## Source data
-=-=-
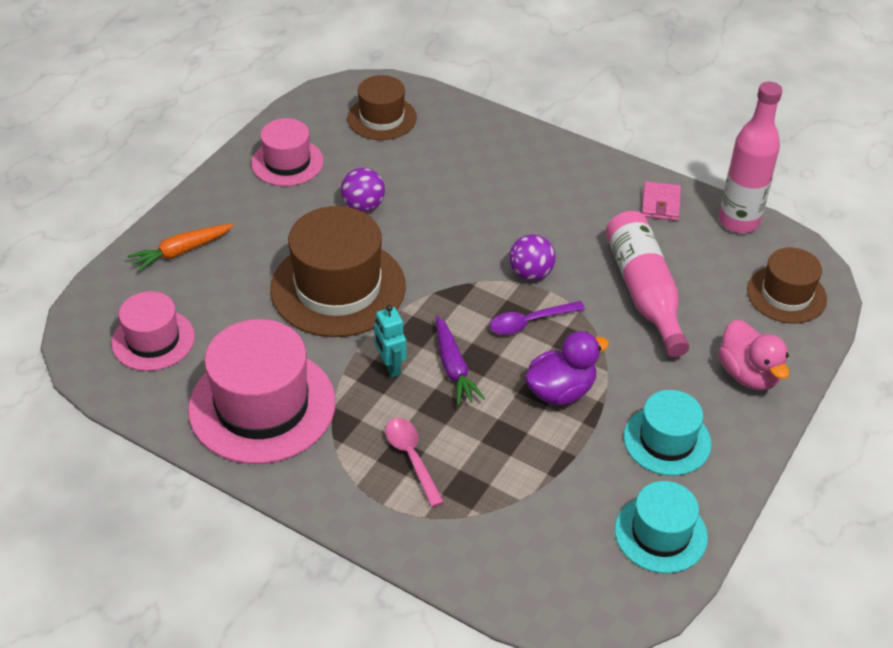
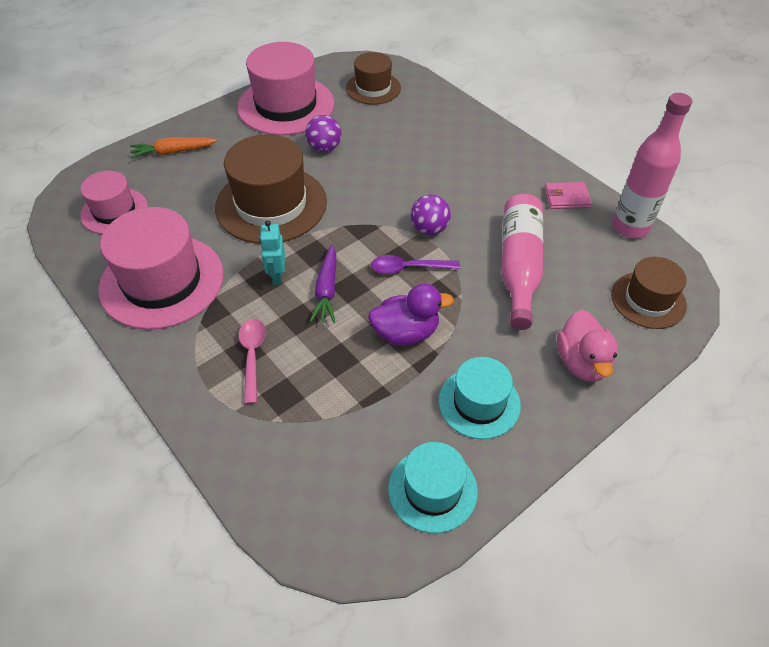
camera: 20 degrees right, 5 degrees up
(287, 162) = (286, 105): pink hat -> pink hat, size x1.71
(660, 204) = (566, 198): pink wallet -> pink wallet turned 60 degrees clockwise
-=-=-
Give the number of lines in the data above that include the word "degrees", with no other words.

## Response box
2